About this task:
Write out, without any change, the lines in the material below that run from the line with "grey ball: 15 -> 12" through the line with "red ball: 11 -> 10", both included.

Exercise data:
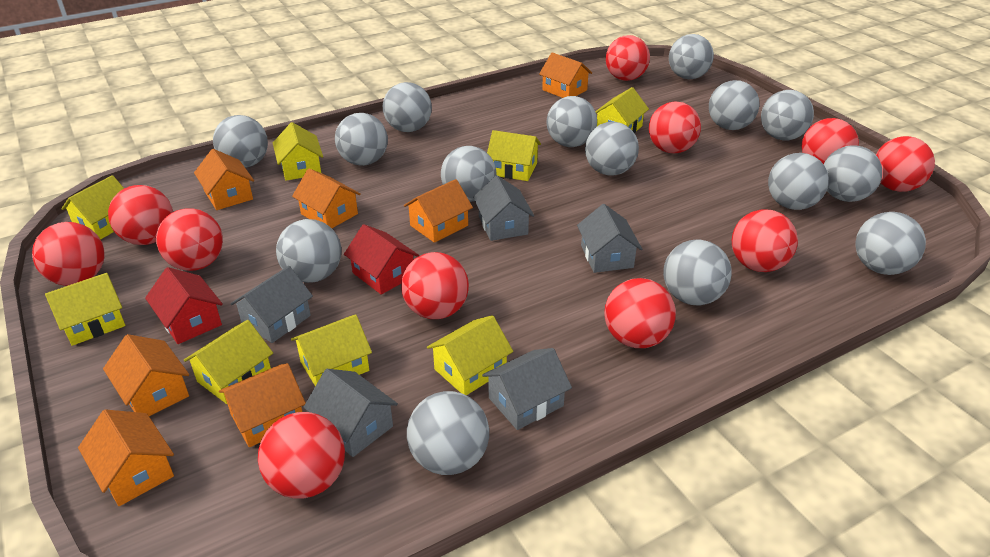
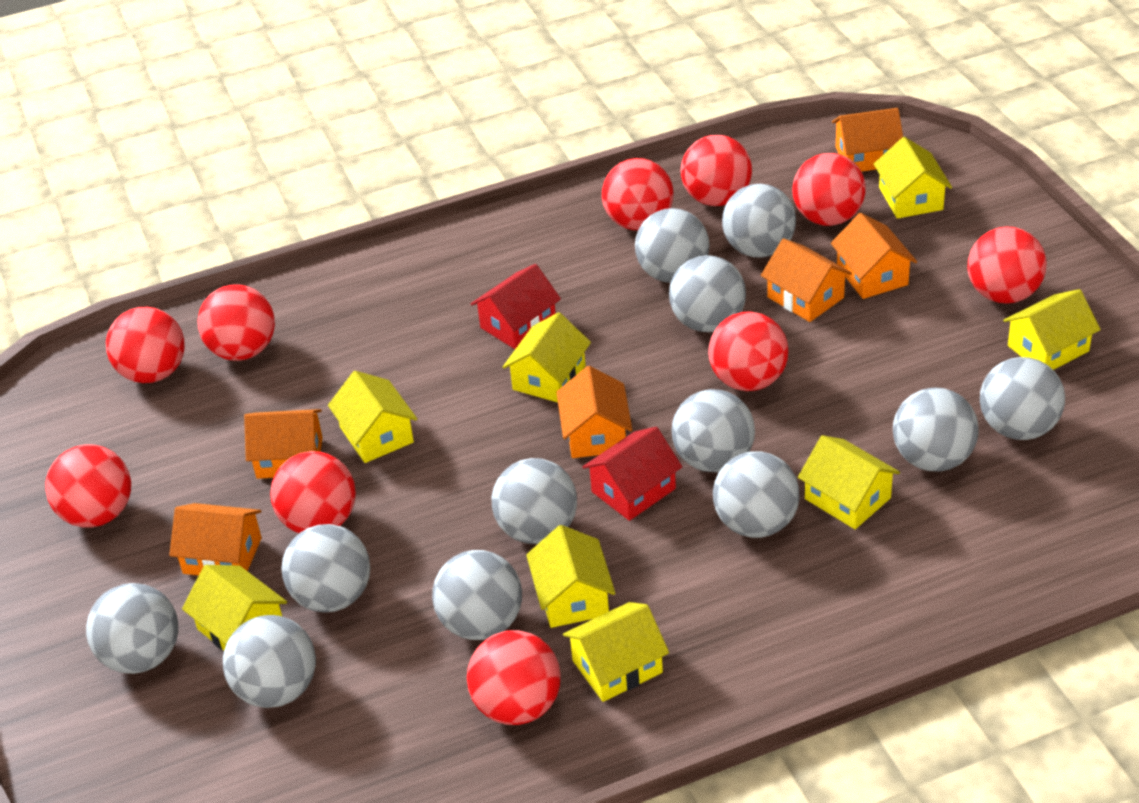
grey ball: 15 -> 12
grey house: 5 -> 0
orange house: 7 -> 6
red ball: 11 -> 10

...

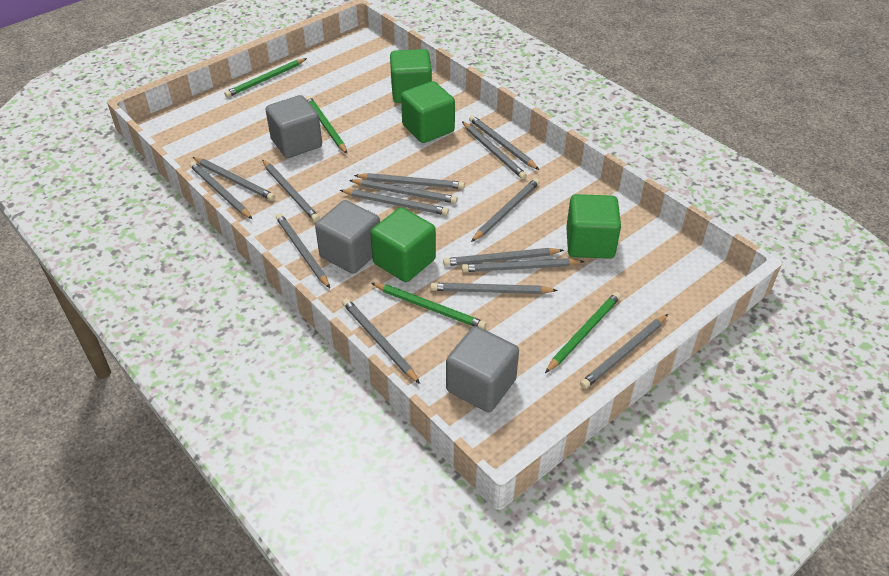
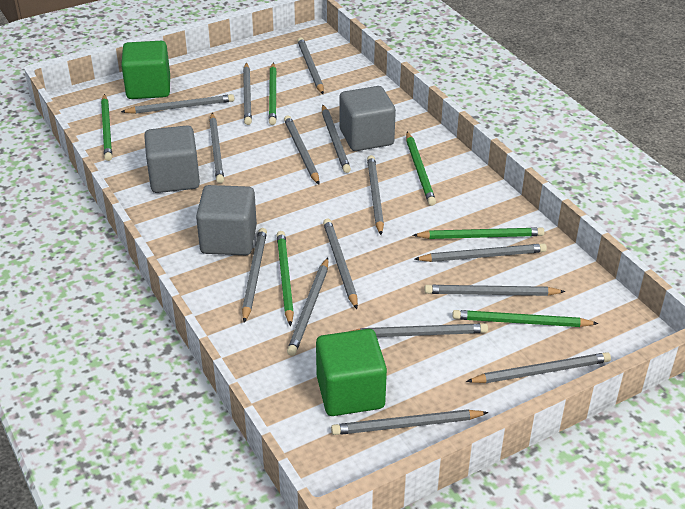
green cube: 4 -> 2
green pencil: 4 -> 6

Answer to this problem:
grey ball: 15 -> 12
grey house: 5 -> 0
orange house: 7 -> 6
red ball: 11 -> 10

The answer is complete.